What you should do: Below are records; give the number of their lines that hold the word "brown", and write nothing more.

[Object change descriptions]
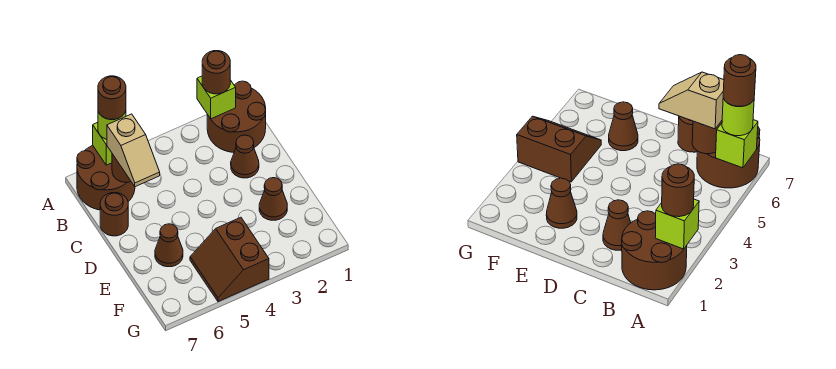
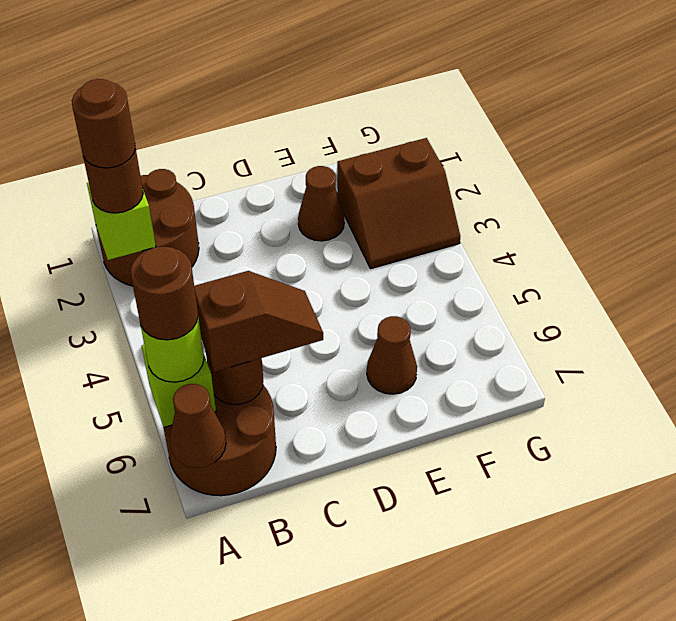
tan slope B6:C6 level 3 top B -> brown slope B6:C6 level 3 top B
brown cone C2 level 1 -> brown cone A7 level 2
brown round brick C7 level 1 -> brown round brick A2 level 4
brown slope F4:G5 level 1 top 4 -> brown slope F2:G3 level 1 top 2

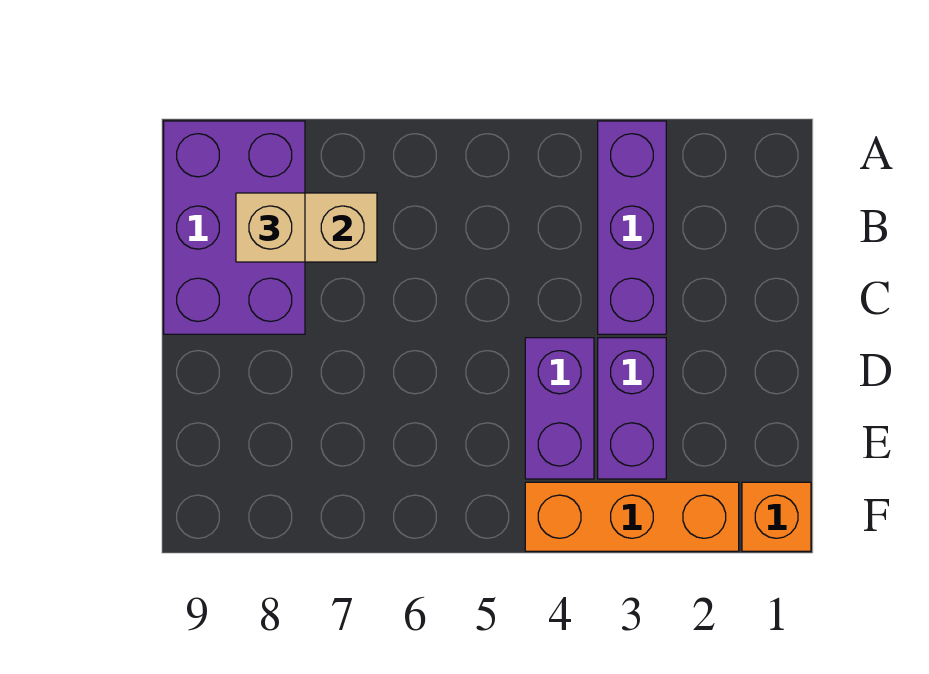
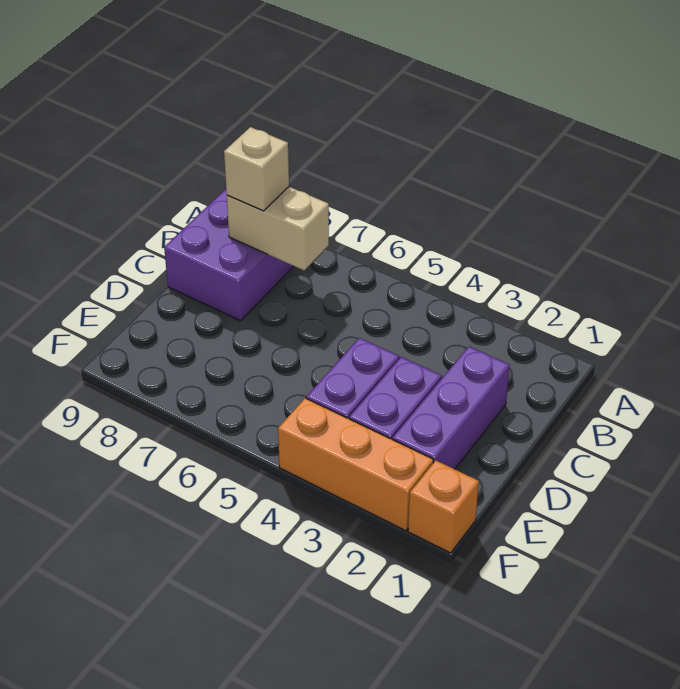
purple brick A3:C3 level 1 -> purple brick C2:E2 level 1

Exercise solution: 4